• [WHAT TO PRODUCE]
Give back exactly the lines of the material below, starting with the line with "black brick A7:A8" and going on through the line with "red cone B5 level 2 -> red brick B5 level 2".

• [PROVIDED MATERIAL]
====

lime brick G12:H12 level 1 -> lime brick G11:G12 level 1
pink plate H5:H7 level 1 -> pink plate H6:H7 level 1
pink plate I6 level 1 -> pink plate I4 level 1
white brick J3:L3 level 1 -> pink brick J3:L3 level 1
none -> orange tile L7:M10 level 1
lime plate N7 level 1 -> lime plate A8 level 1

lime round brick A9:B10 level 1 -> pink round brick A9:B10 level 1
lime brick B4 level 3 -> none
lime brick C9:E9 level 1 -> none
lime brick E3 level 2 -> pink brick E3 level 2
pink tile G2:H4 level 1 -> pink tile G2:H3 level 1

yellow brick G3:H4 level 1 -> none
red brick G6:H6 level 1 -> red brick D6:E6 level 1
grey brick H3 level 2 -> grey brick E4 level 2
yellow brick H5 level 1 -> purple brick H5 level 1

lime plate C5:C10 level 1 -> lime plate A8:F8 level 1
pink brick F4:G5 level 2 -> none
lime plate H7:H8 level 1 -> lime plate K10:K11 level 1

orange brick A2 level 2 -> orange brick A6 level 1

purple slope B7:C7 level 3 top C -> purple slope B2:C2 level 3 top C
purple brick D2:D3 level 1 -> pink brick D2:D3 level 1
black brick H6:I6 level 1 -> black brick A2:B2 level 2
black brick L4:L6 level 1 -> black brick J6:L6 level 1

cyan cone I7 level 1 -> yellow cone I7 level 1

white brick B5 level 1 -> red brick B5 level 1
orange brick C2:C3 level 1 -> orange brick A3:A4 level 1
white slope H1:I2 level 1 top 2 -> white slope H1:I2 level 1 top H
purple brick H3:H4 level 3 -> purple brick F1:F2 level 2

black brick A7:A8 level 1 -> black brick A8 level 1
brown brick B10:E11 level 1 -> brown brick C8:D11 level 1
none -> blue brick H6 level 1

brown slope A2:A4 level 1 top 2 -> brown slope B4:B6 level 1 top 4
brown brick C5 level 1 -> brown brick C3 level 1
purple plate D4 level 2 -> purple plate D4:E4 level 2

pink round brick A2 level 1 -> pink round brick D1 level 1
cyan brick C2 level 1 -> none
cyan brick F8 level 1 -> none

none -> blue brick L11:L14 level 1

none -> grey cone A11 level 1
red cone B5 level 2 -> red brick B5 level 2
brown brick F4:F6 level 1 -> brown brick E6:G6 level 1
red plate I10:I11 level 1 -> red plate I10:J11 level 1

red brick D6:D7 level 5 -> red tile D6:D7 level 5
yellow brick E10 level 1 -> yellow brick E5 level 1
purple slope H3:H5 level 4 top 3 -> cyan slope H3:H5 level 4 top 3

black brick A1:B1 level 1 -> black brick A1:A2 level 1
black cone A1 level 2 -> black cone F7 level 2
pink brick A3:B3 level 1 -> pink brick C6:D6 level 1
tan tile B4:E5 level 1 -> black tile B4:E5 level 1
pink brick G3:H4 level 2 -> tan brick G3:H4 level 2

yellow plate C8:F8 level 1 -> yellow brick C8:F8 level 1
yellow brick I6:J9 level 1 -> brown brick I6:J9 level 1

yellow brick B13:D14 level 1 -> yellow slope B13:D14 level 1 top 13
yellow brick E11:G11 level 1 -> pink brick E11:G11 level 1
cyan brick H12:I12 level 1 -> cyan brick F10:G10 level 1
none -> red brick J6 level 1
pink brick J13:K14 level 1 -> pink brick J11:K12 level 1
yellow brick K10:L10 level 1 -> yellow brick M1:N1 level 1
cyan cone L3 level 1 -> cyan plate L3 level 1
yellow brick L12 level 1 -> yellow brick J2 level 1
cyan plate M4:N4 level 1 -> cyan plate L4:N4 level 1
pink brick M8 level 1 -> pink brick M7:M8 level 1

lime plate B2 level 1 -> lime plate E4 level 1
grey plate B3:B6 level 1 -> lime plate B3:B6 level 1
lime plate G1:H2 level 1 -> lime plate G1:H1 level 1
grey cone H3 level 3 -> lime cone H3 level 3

====

• [WRITTEN SOLUTION]
black brick A7:A8 level 1 -> black brick A8 level 1
brown brick B10:E11 level 1 -> brown brick C8:D11 level 1
none -> blue brick H6 level 1

brown slope A2:A4 level 1 top 2 -> brown slope B4:B6 level 1 top 4
brown brick C5 level 1 -> brown brick C3 level 1
purple plate D4 level 2 -> purple plate D4:E4 level 2

pink round brick A2 level 1 -> pink round brick D1 level 1
cyan brick C2 level 1 -> none
cyan brick F8 level 1 -> none

none -> blue brick L11:L14 level 1

none -> grey cone A11 level 1
red cone B5 level 2 -> red brick B5 level 2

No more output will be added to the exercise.